___ Records supplied ___

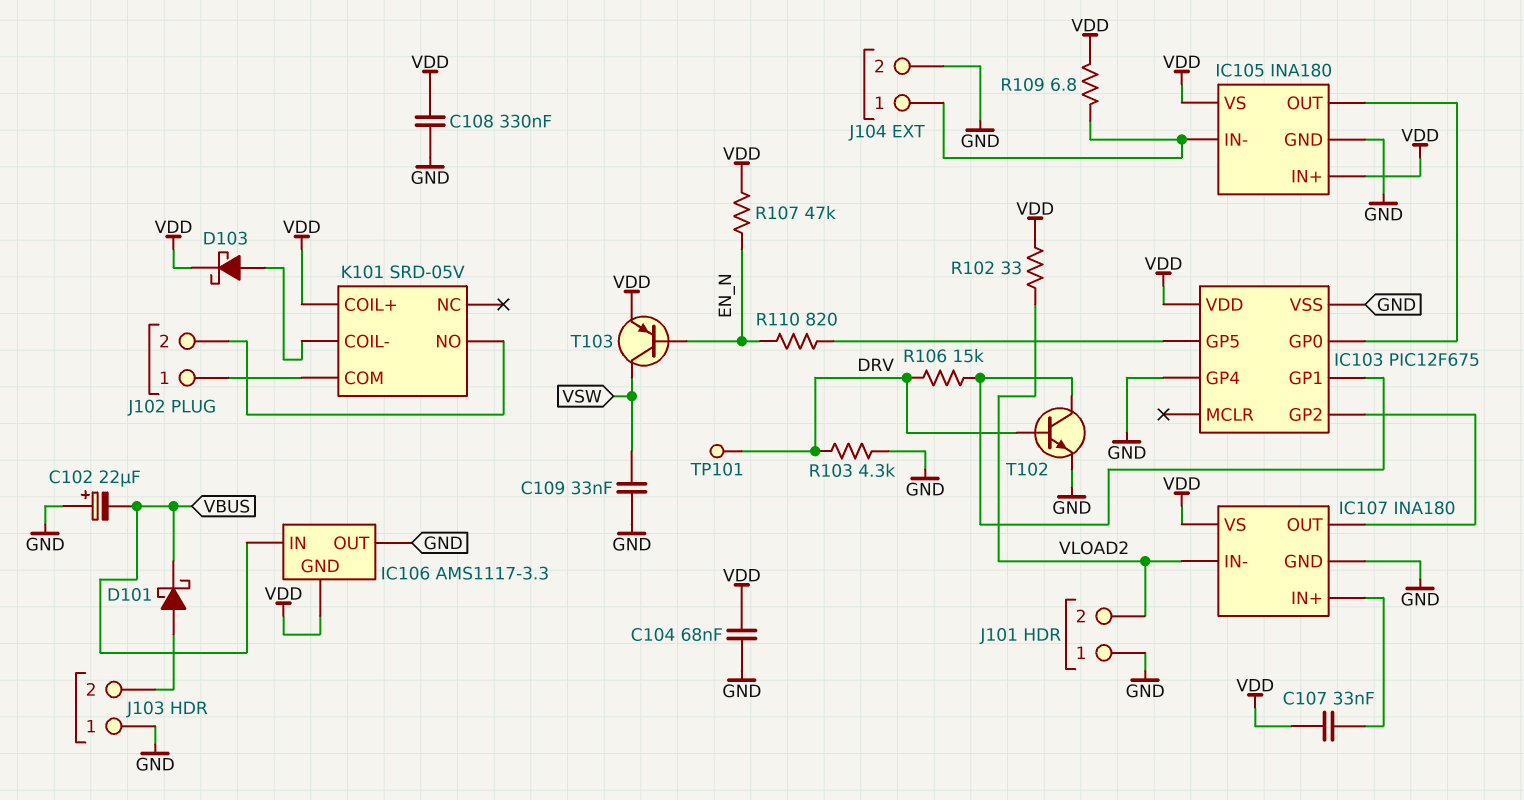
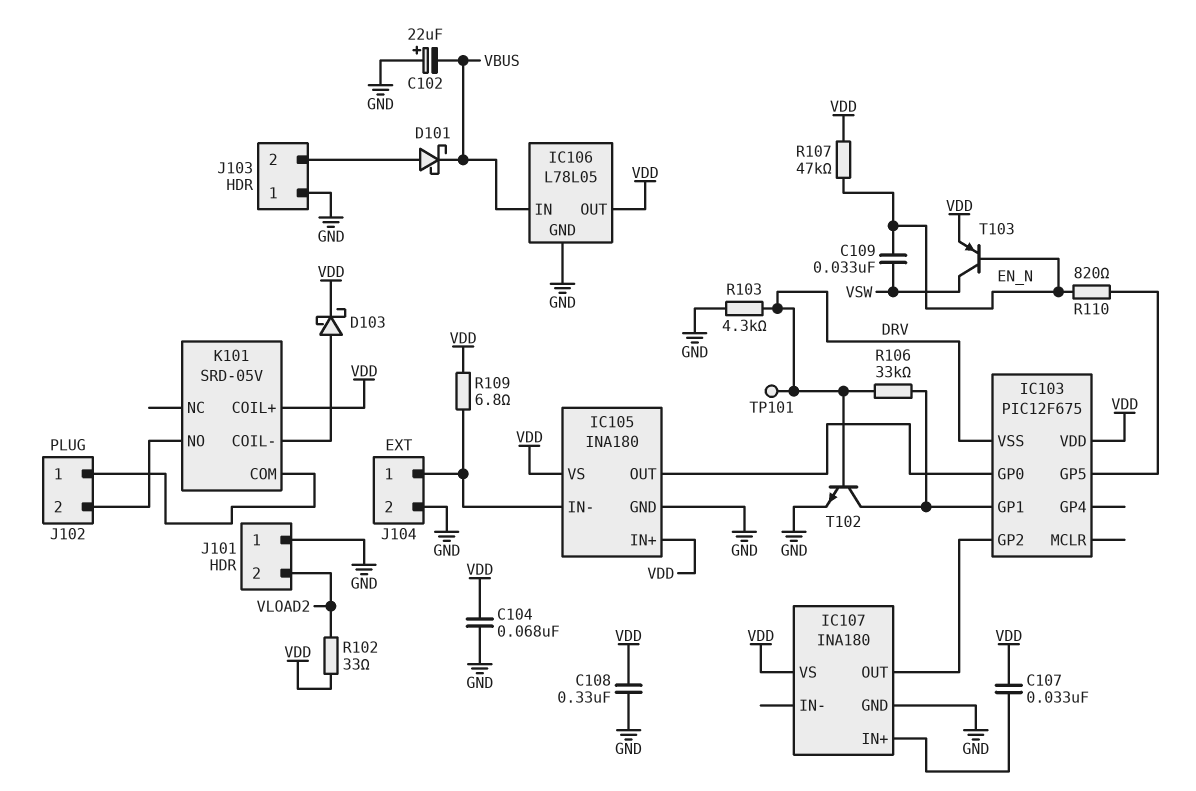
C109: 33nF (GND, VSW) -> 33nF (EN_N, VSW)
IC103 pin GP4: GND -> none
IC103 pin VSS: GND -> DRV
IC106: AMS1117-3.3 -> L78L05
IC106 pin GND: VDD -> GND
IC106 pin OUT: GND -> VDD
IC107 pin IN-: VLOAD2 -> none
R106: 15k (DRV, IC103/GP1) -> 33k (DRV, IC103/GP1)

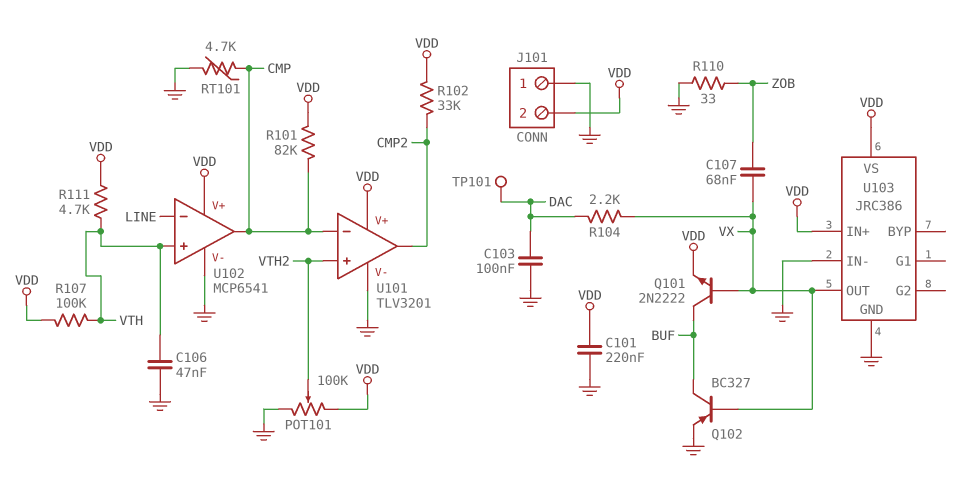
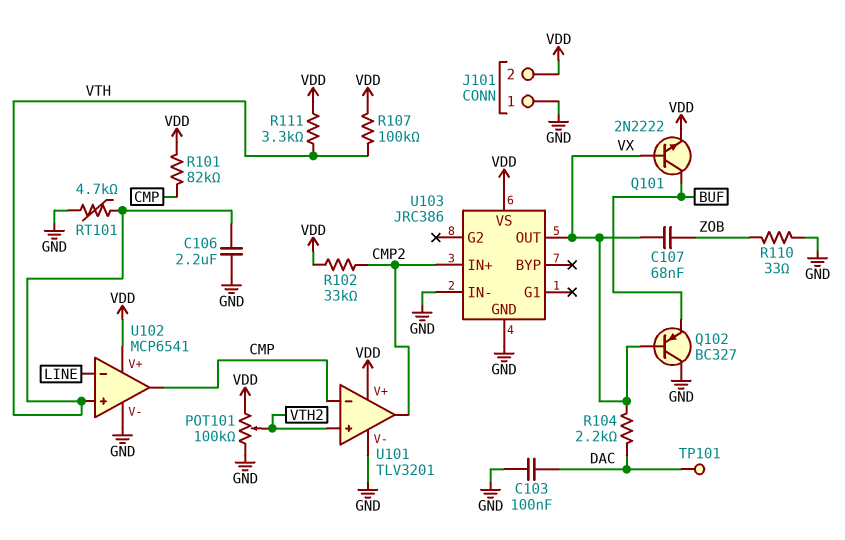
C101: 220nF (GND, VDD) -> none
C106: 47nF (GND, VTH) -> 2.2uF (GND, VTH)
Q102: PNP BC327 (B VX, C BUF, E GND) -> PNP BC327 (B VX, C GND, E BUF)
R111: 4.7k (VDD, VTH) -> 3.3k (VDD, VTH)
RT101: 4.7k (CMP, GND) -> 4.7k (GND, VTH)
U103 pin IN+: VDD -> CMP2

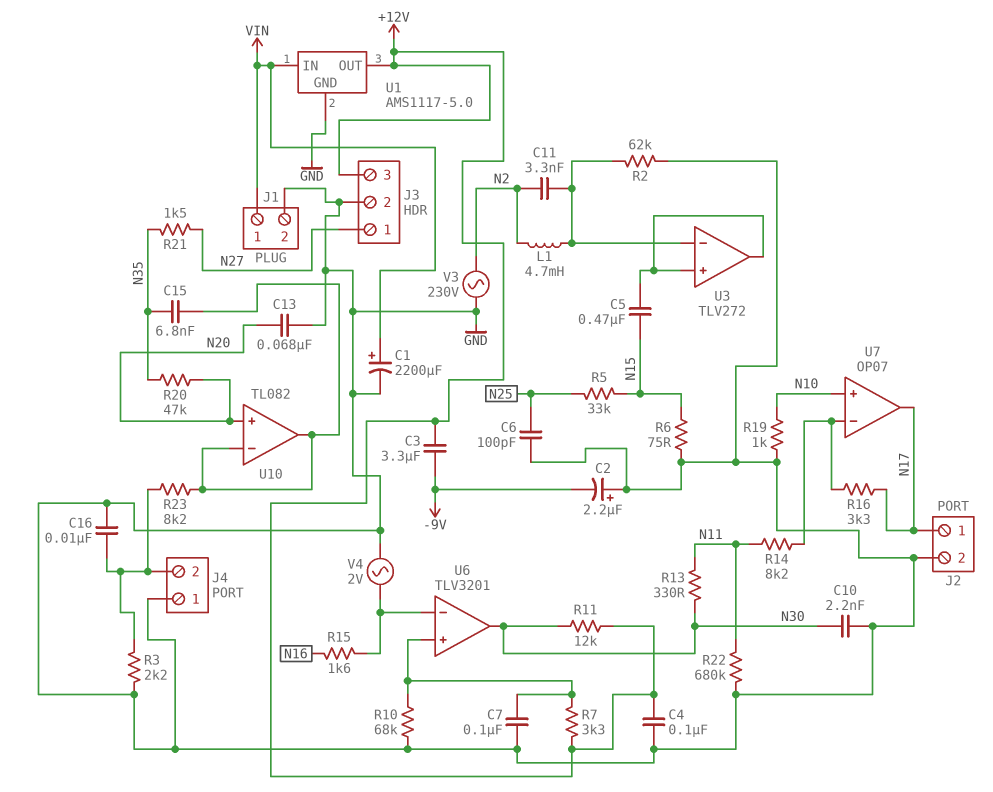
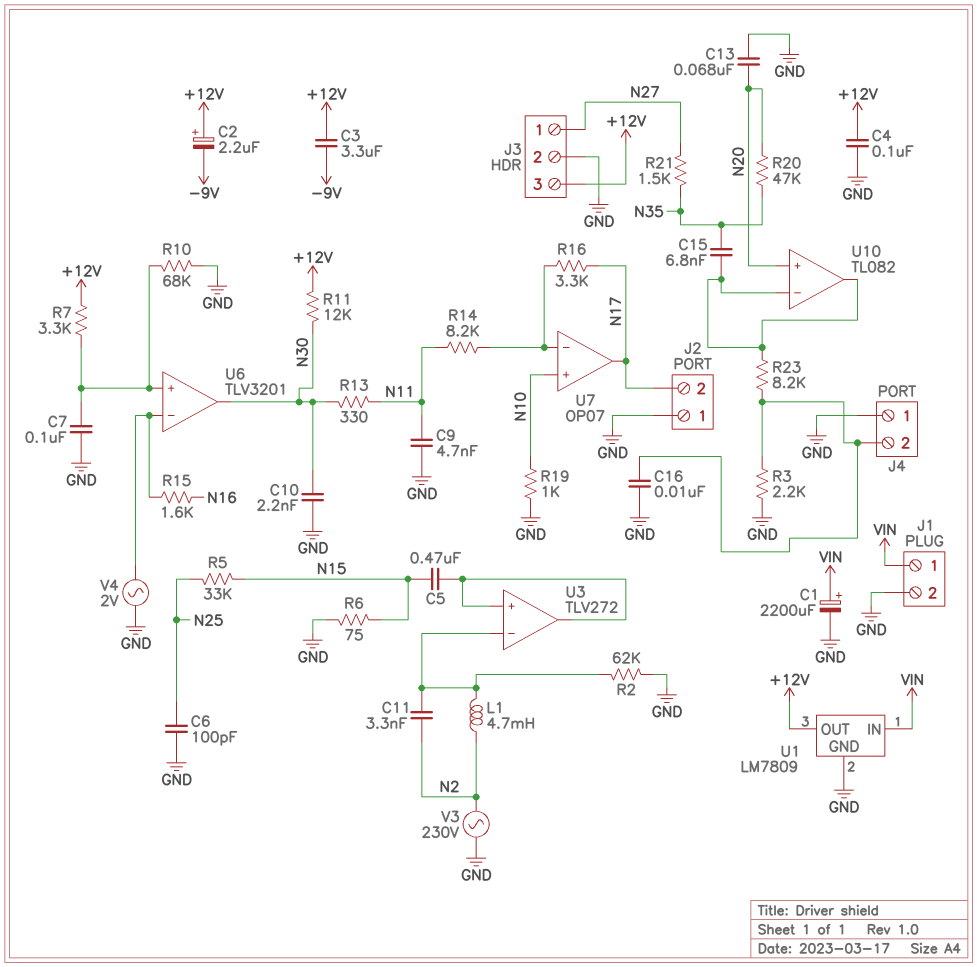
C2: 2.2uF (plus GND, minus -9V) -> 2.2uF (plus +12V, minus -9V)
C9: none -> 4.7nF (GND, N11)
J2 pin 1: N17 -> GND
J2 pin 2: GND -> N17
R22: 680k (GND, N11) -> none
U1: AMS1117-5.0 -> LM7809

___

- _Activity_
Would you please set down the lines from the one with "C2: 2.2uF (plus" to the end of the data above, exactly and without any other lines?

- _Task response_
C2: 2.2uF (plus GND, minus -9V) -> 2.2uF (plus +12V, minus -9V)
C9: none -> 4.7nF (GND, N11)
J2 pin 1: N17 -> GND
J2 pin 2: GND -> N17
R22: 680k (GND, N11) -> none
U1: AMS1117-5.0 -> LM7809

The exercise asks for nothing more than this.